*TASK DIRECTIONS*
Taking only the lines of the data below from the line with "camera: 110 degrees left, 0 degrees up" to the line with "(487, 294) = (507, 235): yellow", ends included, write them out exactly and without pictures.

Scene change data:

*** Begin section ***

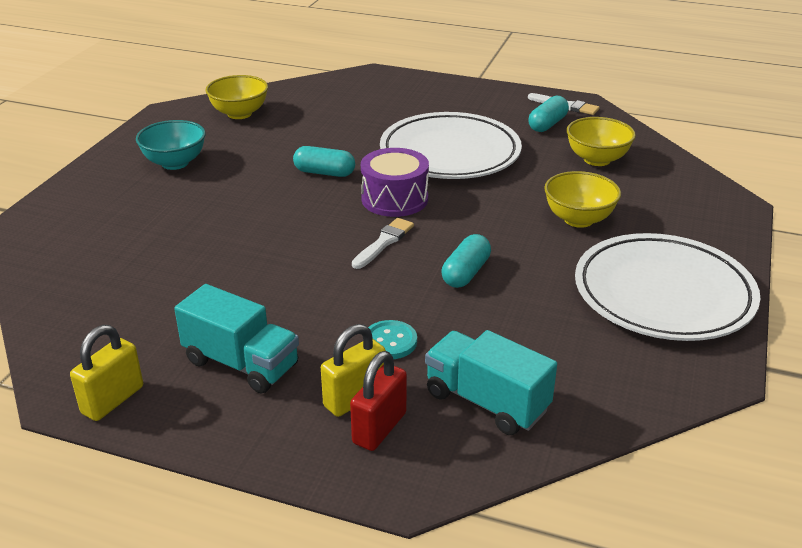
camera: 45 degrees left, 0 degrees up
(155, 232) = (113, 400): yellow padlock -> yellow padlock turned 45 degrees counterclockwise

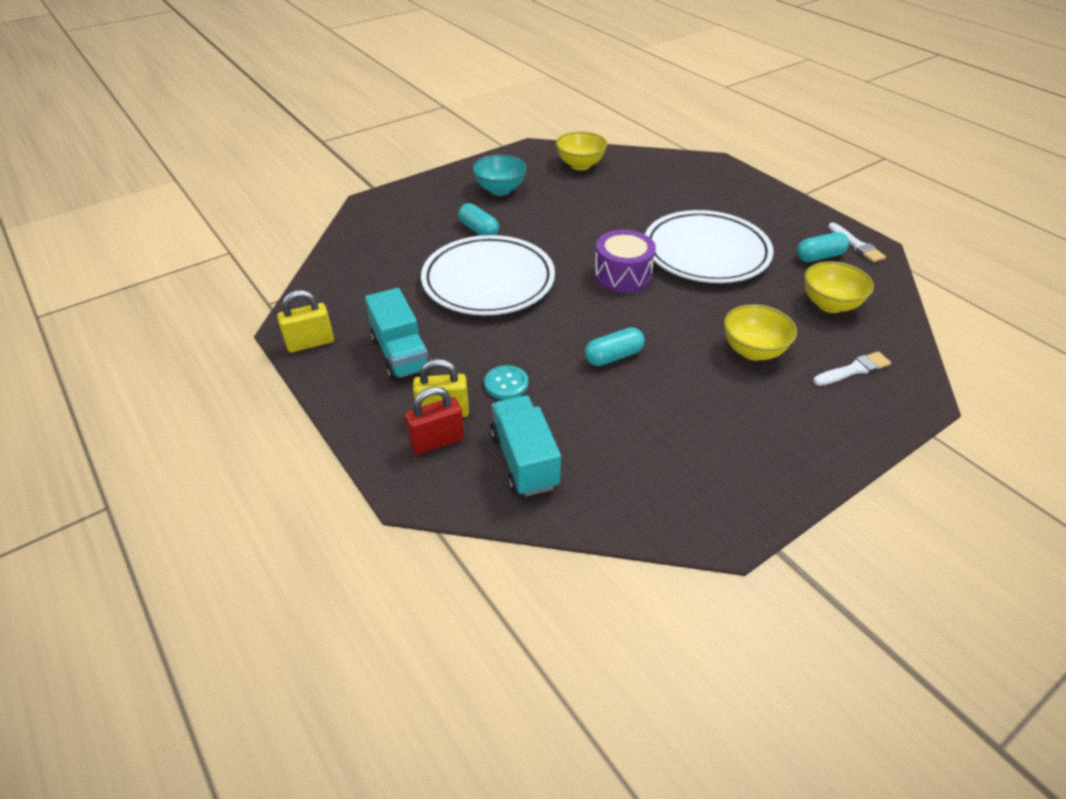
camera: 35 degrees right, 10 degrees up
(324, 173) = (593, 234): turquoise capsule -> turquoise capsule (478, 230)
(384, 242) = (579, 307): white brush -> white brush (853, 370)
(663, 294) = (755, 446): white plate -> white plate (488, 281)

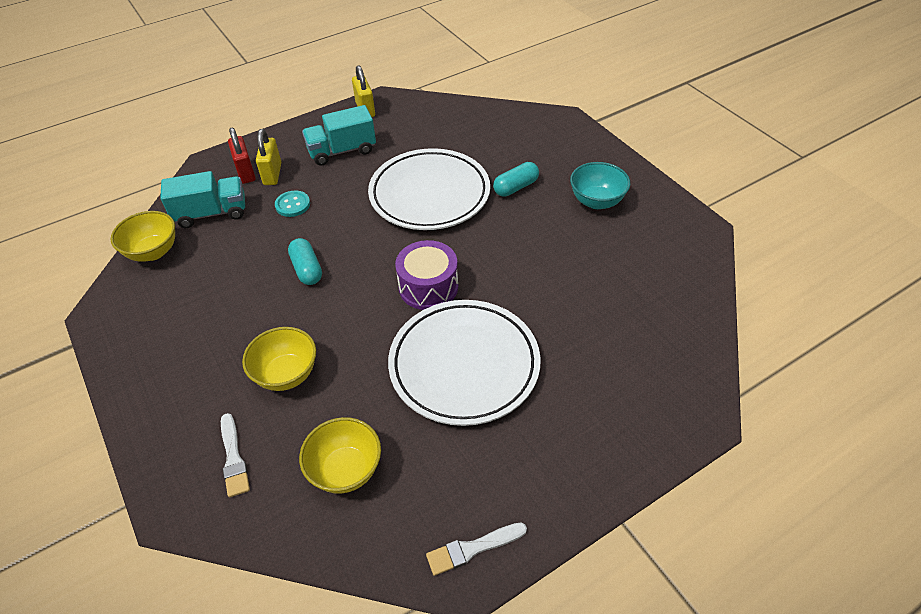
camera: 95 degrees right, 5 degrees up
(580, 165) = (666, 269): yellow bowl -> yellow bowl (153, 252)
(819, 256) = (447, 489): turquoise capsule -> none

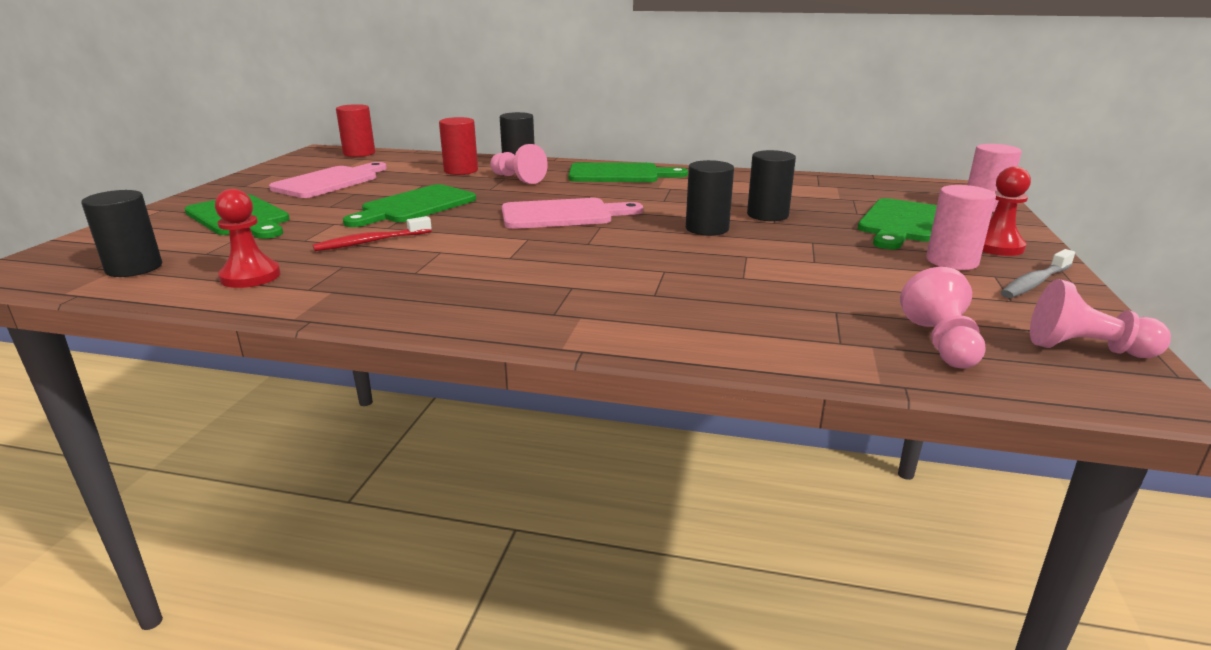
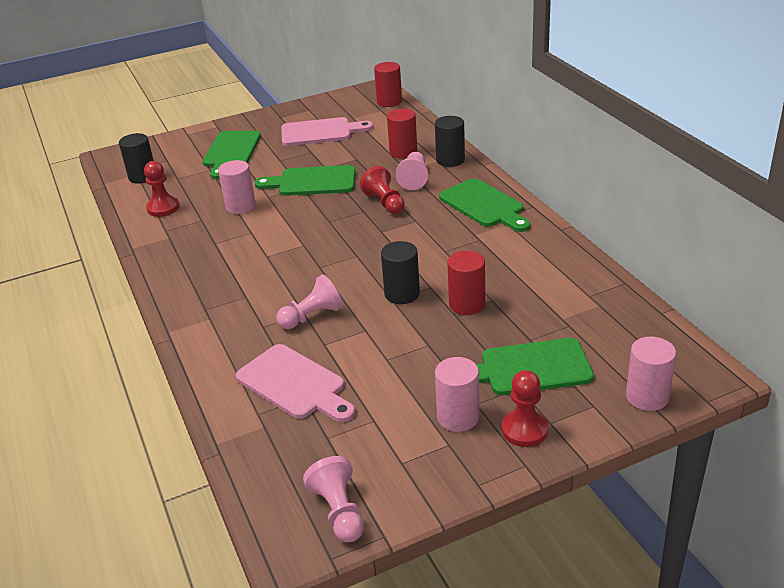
camera: 55 degrees right, 10 degrees up
(370, 242) = (240, 206): red toothbrush -> pink cylinder
(532, 196) = (385, 203): none -> red pawn
(563, 215) = (361, 233): pink cutting board -> pink cutting board (294, 384)
(767, 215) = (467, 304): black cylinder -> red cylinder
(941, 343) = (291, 450): pink pawn -> pink pawn (312, 316)
(1034, 282) = (452, 466): grey toothbrush -> none

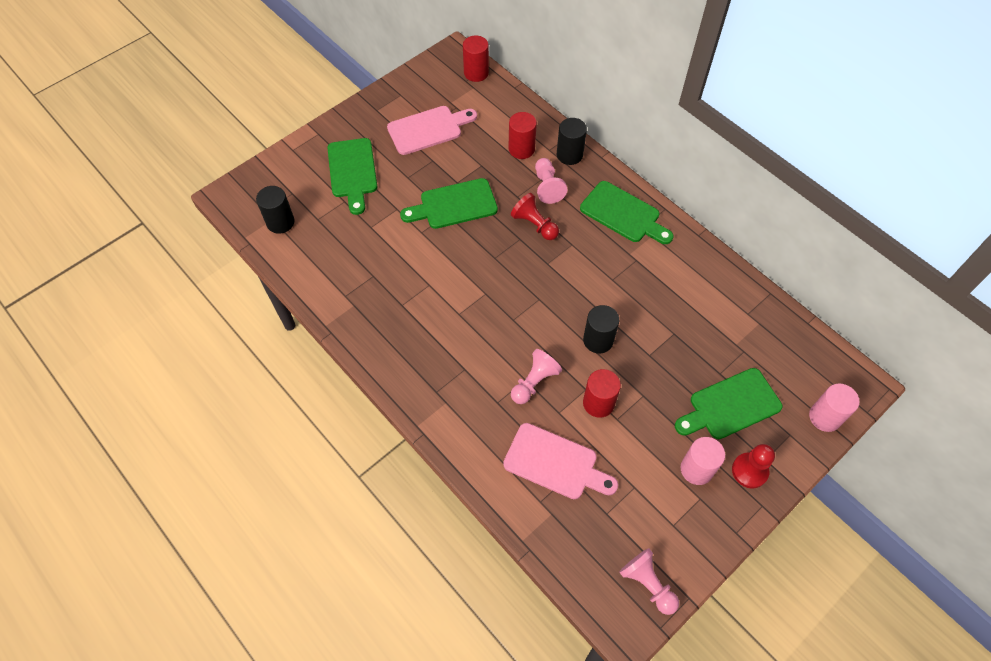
camera: 20 degrees left, 25 degrees up
(163, 208) = (326, 265): red pawn -> none
(240, 206) = (401, 250): pink cylinder -> none
(467, 304) = (656, 342): red cylinder -> red cylinder (598, 403)

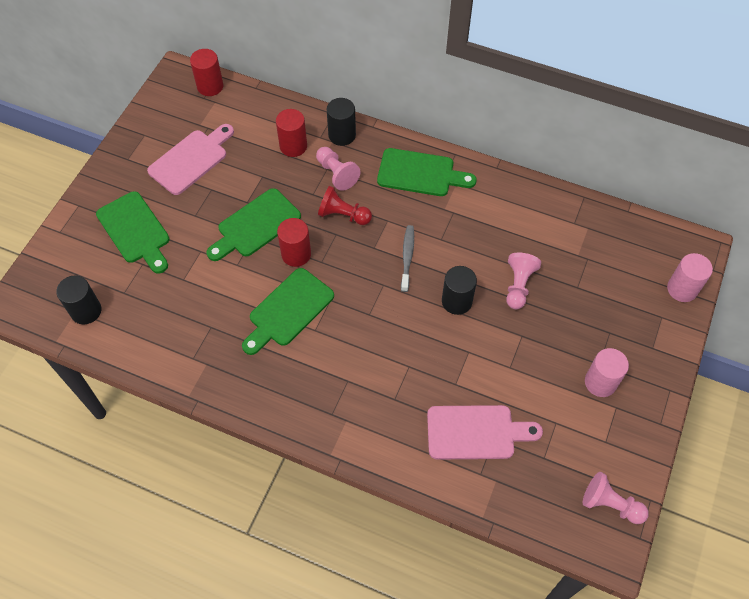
camera: 25 degrees left, 0 degrees up
(534, 382) = (419, 365): pink pawn -> pink pawn (518, 285)
(573, 283) = (407, 257): none -> grey toothbrush
(598, 403) = (486, 360): red cylinder -> red cylinder (296, 254)
(730, 405) = (600, 312): green cutting board -> green cutting board (288, 310)
(749, 471) = (644, 364): red pawn -> none

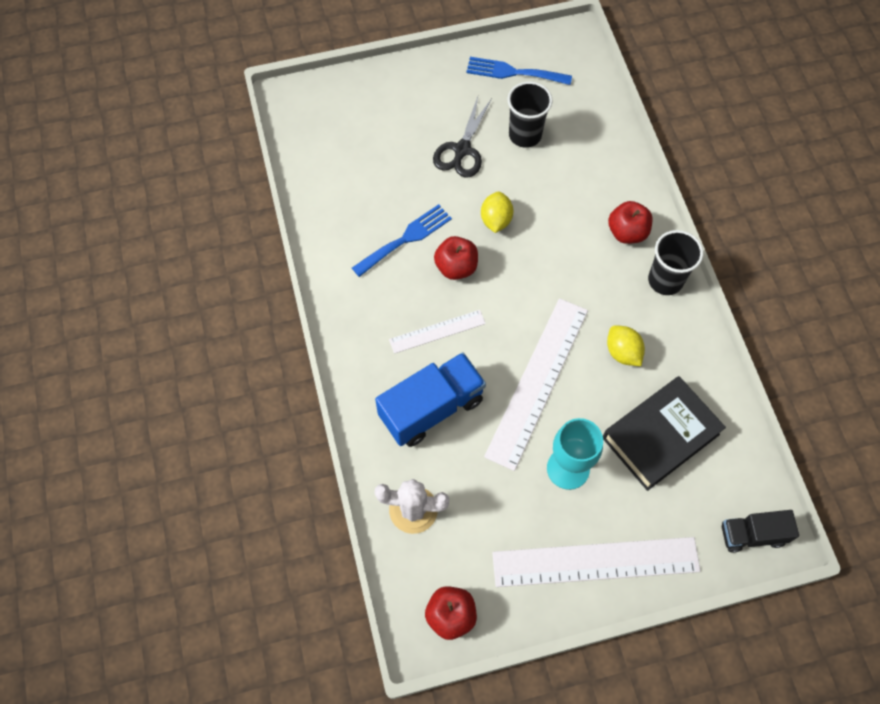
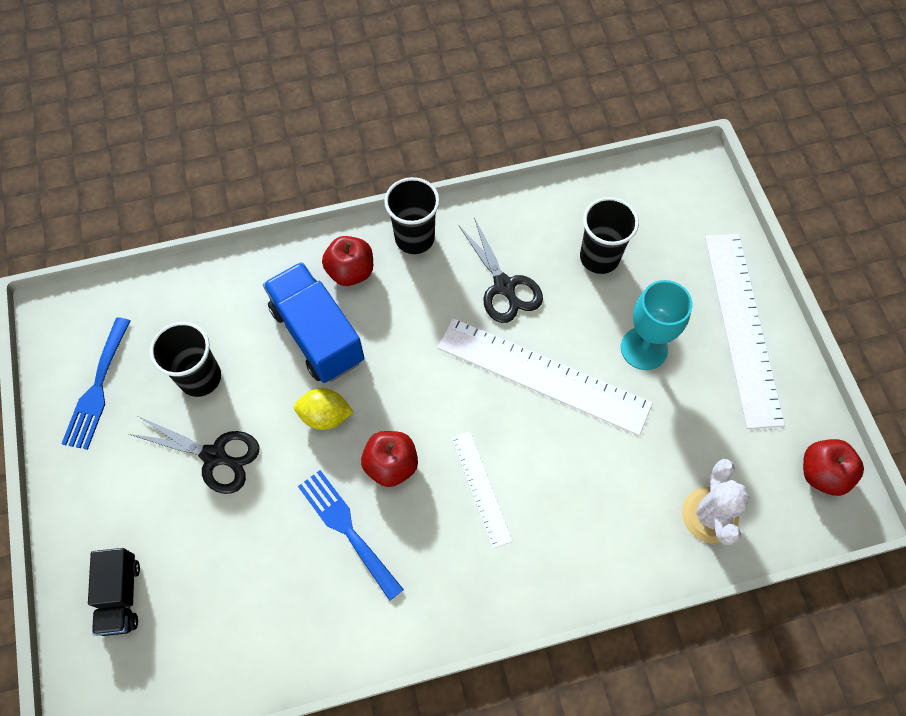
camera: 90 degrees left, 0 degrees up
(431, 408) = (582, 495): blue truck -> blue truck (317, 335)
(622, 352) = (504, 286): yellow lemon -> black scissors
(660, 436) = (599, 257): black book -> black cup
(752, 535) = (695, 187): black truck -> black truck (121, 596)

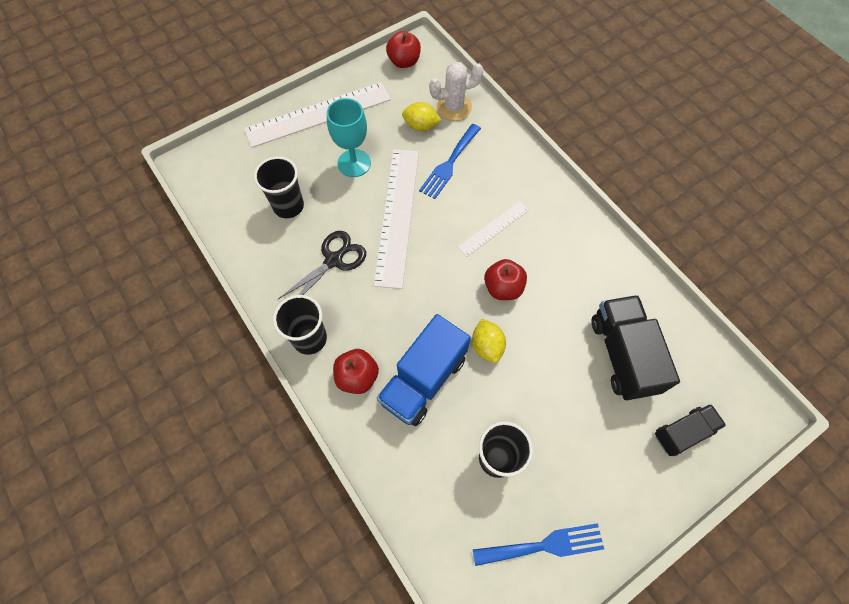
camera: 110 degrees left, 0 degrees up
(214, 456) = (554, 414): black scissors -> none
(242, 573) = (623, 355): none -> black truck
(347, 529) = (559, 299): blue fork -> blue fork (449, 164)
(685, 455) = (421, 126): none -> yellow lemon

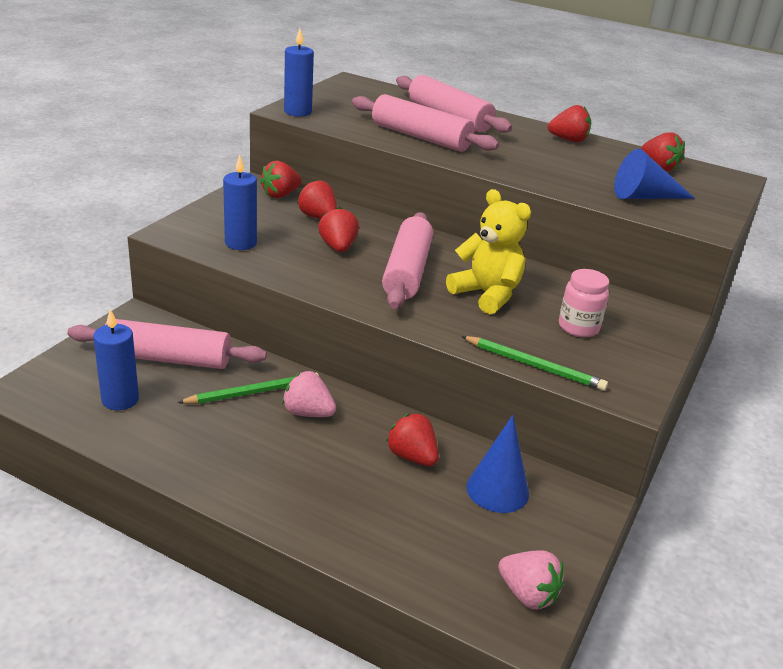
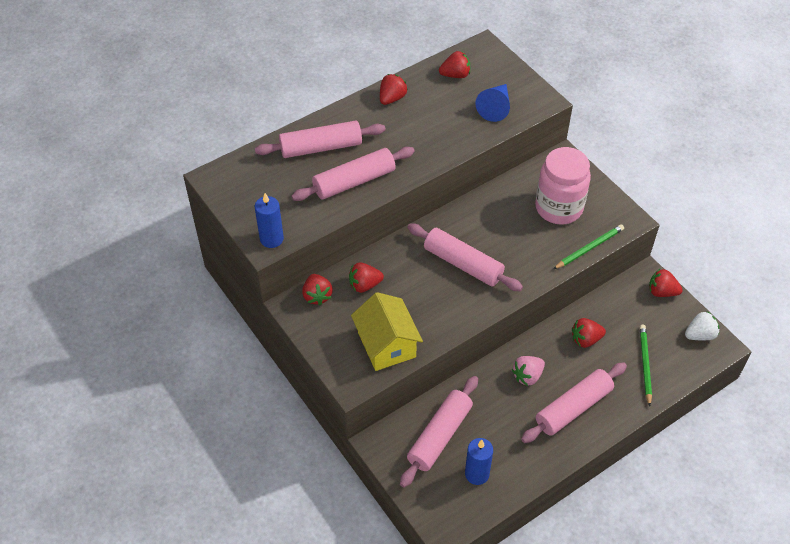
camera: 60 degrees left, 20 degrees up
(240, 243) = (386, 345): blue candle -> yellow house
(253, 392) = (496, 398): green pencil -> green pencil (645, 364)
(278, 468) = (573, 408): none -> pink rolling pin
(338, 247) = (415, 289): red strawberry -> red strawberry (662, 292)
(487, 294) = (507, 235): yellow teddy bear -> none
(497, 490) = (625, 312): blue cone -> none
(527, 594) = (700, 335): pink strawberry -> white strawberry
(578, 327) = (558, 208): pink jar -> pink jar, size x1.85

*** End section ***

*RESULT OF THE TASK*
camera: 110 degrees left, 0 degrees up
(214, 456) = (554, 414): black scissors -> none
(242, 573) = (623, 355): none -> black truck
(347, 529) = (559, 299): blue fork -> blue fork (449, 164)
(685, 455) = (421, 126): none -> yellow lemon

camera: 60 degrees left, 20 degrees up
(240, 243) = (386, 345): blue candle -> yellow house
(253, 392) = (496, 398): green pencil -> green pencil (645, 364)
(278, 468) = (573, 408): none -> pink rolling pin
(338, 247) = (415, 289): red strawberry -> red strawberry (662, 292)
(487, 294) = (507, 235): yellow teddy bear -> none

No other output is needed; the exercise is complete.